Revision tracking records:
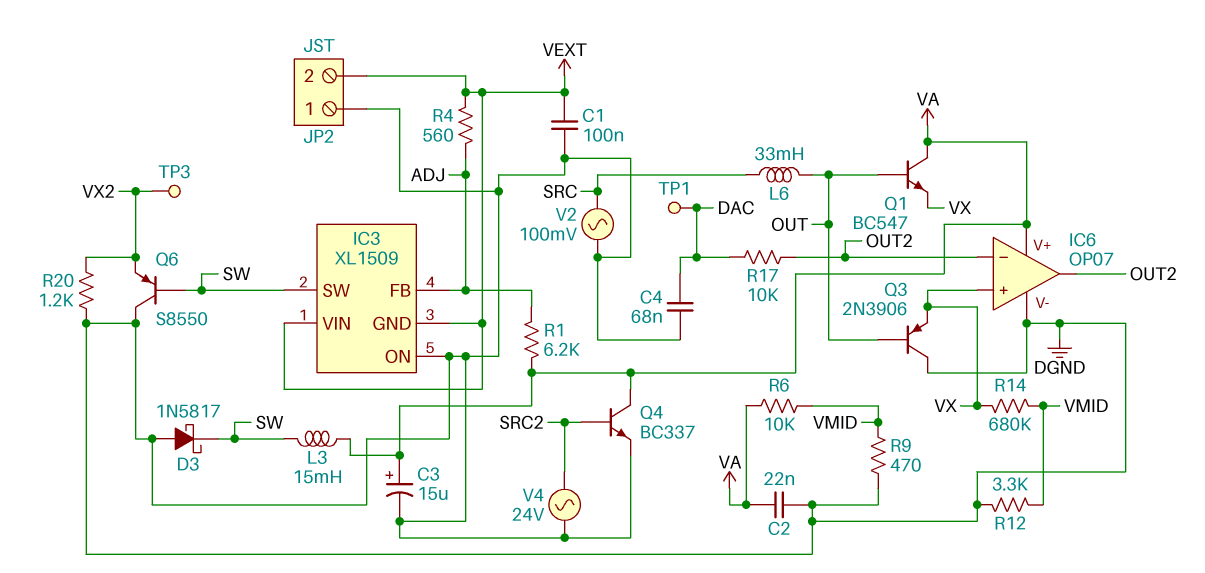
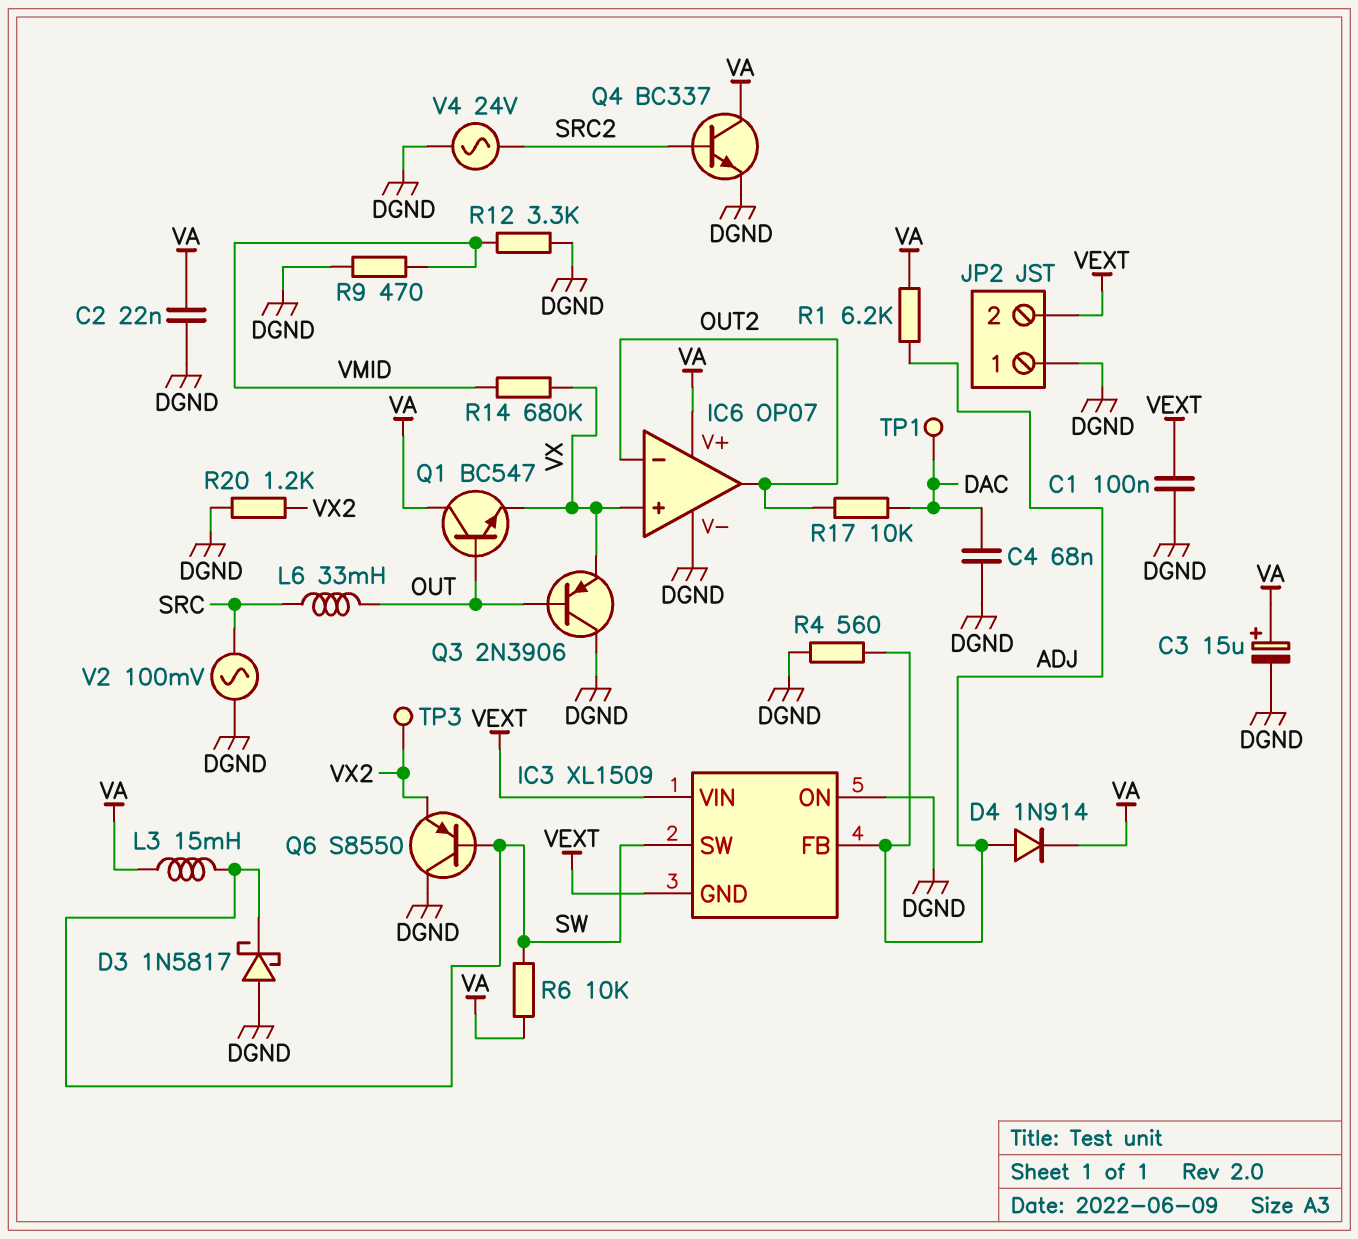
D4: none -> diode 1N914 (A ADJ, K VA)
R4: 560 (ADJ, VEXT) -> 560 (ADJ, DGND)
R6: 10k (VA, VMID) -> 10k (SW, VA)

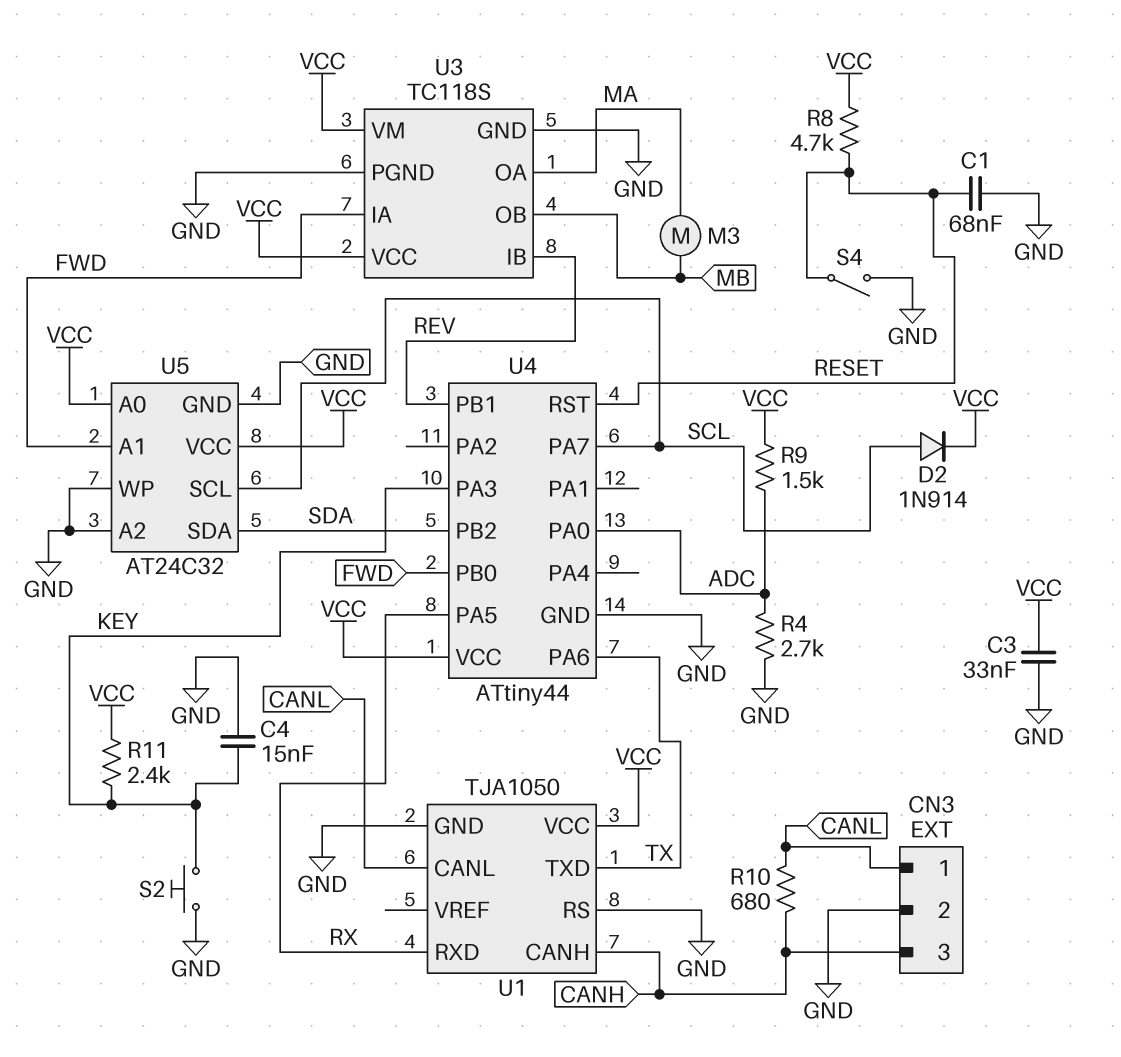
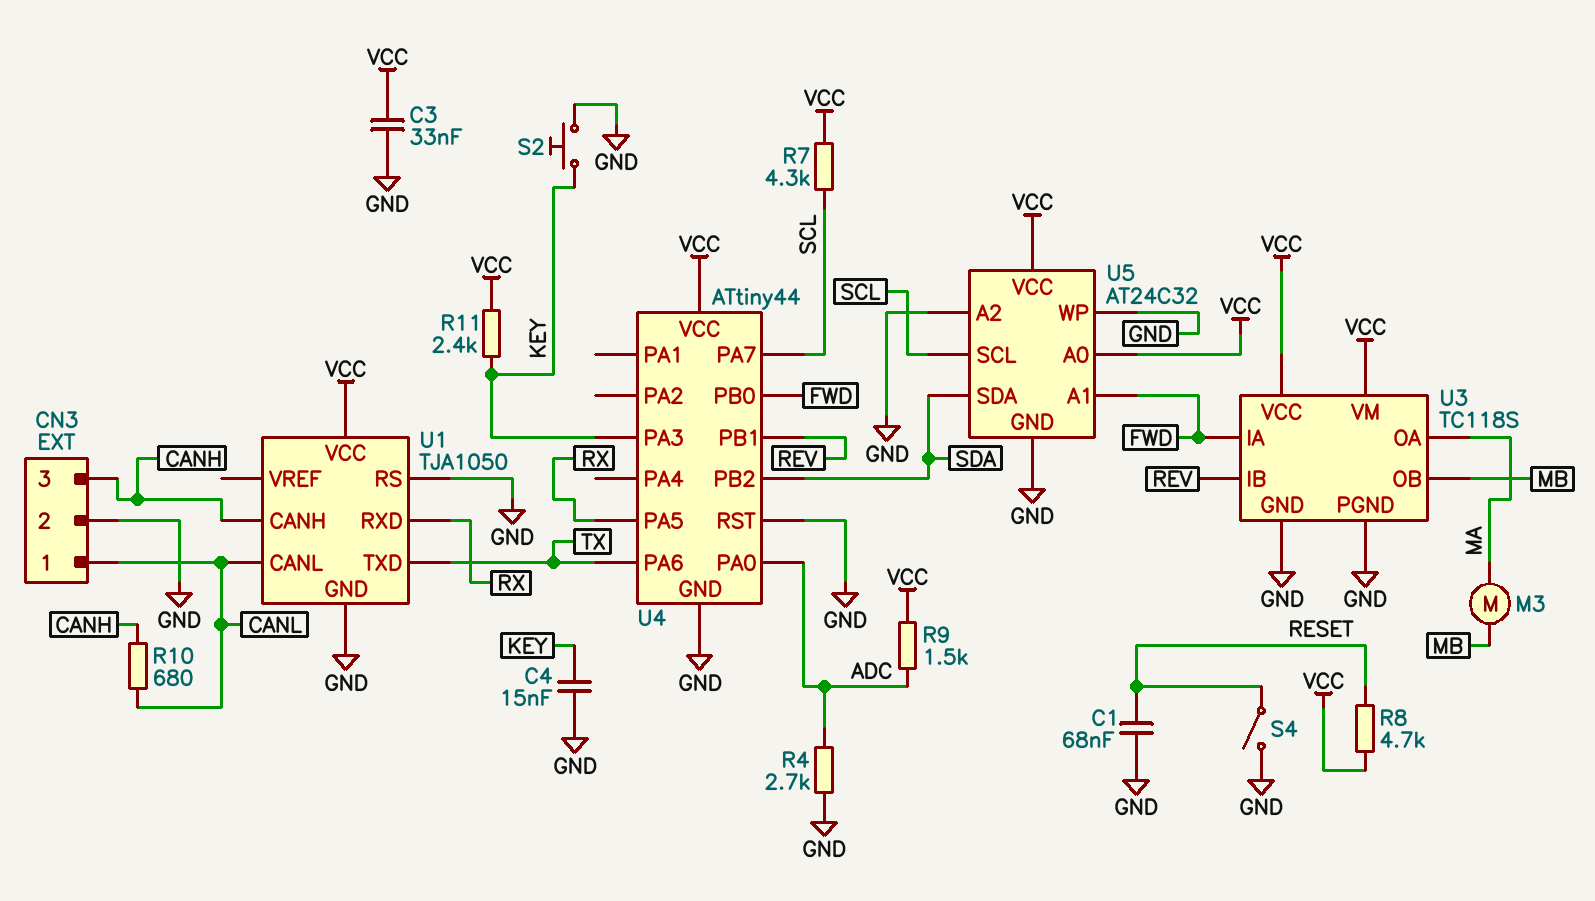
D2: diode 1N914 (A SCL, K VCC) -> none
R7: none -> 4.3k (SCL, VCC)
U4 pin RST: RESET -> GND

About this exercise: A verbatim copy of the entries, without the pictures, is what this task requires.

Finished exercise:
D4: none -> diode 1N914 (A ADJ, K VA)
R4: 560 (ADJ, VEXT) -> 560 (ADJ, DGND)
R6: 10k (VA, VMID) -> 10k (SW, VA)

D2: diode 1N914 (A SCL, K VCC) -> none
R7: none -> 4.3k (SCL, VCC)
U4 pin RST: RESET -> GND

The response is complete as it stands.